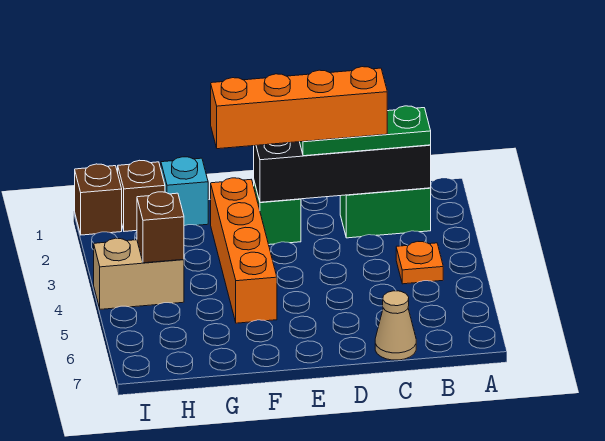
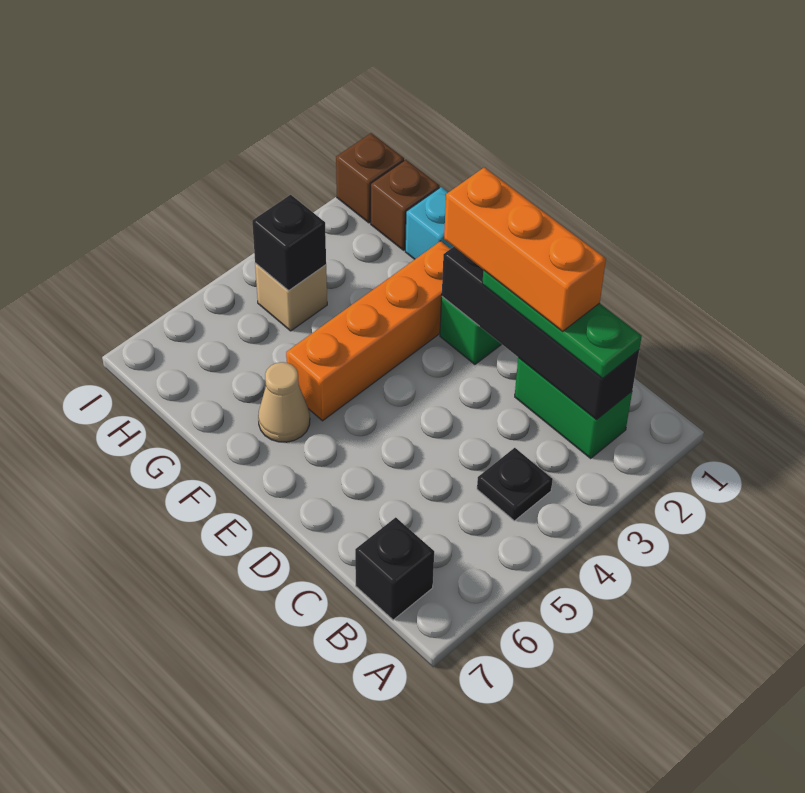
orange plate B4 level 1 -> black plate B4 level 1
none -> black brick B7 level 1
orange brick C2:F2 level 4 -> orange brick C2:E2 level 4
tan cone C7 level 1 -> tan cone F6 level 1
tan brick H4:I4 level 1 -> tan brick H4 level 1
brown brick H4 level 2 -> black brick H4 level 2

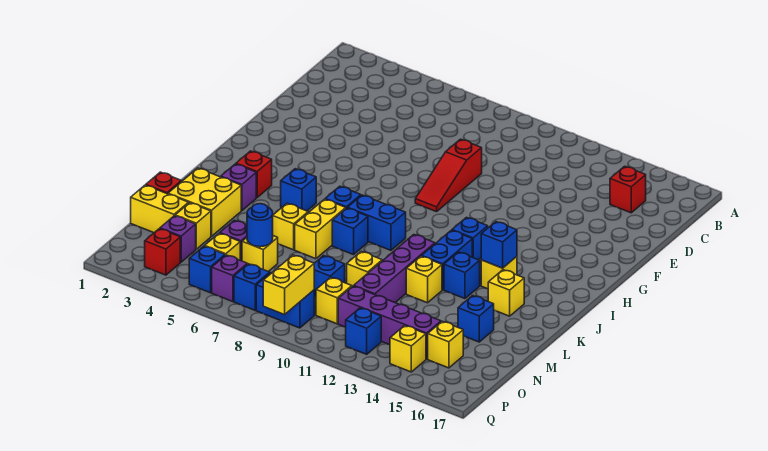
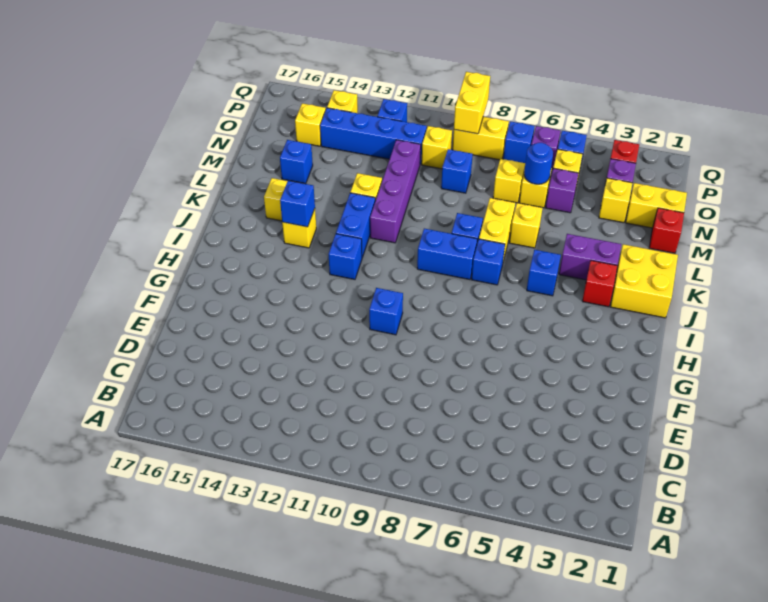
red brick C15 level 1 -> none
red slope E9:G9 level 1 top E -> none
purple brick K3 level 1 -> purple brick K3:K4 level 1
blue brick K13 level 1 -> blue brick G10 level 1
yellow brick L2:M3 level 1 -> yellow brick J1:K2 level 1
yellow brick M10 level 1 -> yellow brick N7 level 1
purple brick O11:O14 level 1 -> blue brick O11:O14 level 1
blue brick P8:P9 level 1 -> yellow brick P8:P9 level 1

* YOUR OBJECTIVE
A faithful copy of all the data above is required, printed exactly and with no pictures.

* ANSWER
orange plate B4 level 1 -> black plate B4 level 1
none -> black brick B7 level 1
orange brick C2:F2 level 4 -> orange brick C2:E2 level 4
tan cone C7 level 1 -> tan cone F6 level 1
tan brick H4:I4 level 1 -> tan brick H4 level 1
brown brick H4 level 2 -> black brick H4 level 2

red brick C15 level 1 -> none
red slope E9:G9 level 1 top E -> none
purple brick K3 level 1 -> purple brick K3:K4 level 1
blue brick K13 level 1 -> blue brick G10 level 1
yellow brick L2:M3 level 1 -> yellow brick J1:K2 level 1
yellow brick M10 level 1 -> yellow brick N7 level 1
purple brick O11:O14 level 1 -> blue brick O11:O14 level 1
blue brick P8:P9 level 1 -> yellow brick P8:P9 level 1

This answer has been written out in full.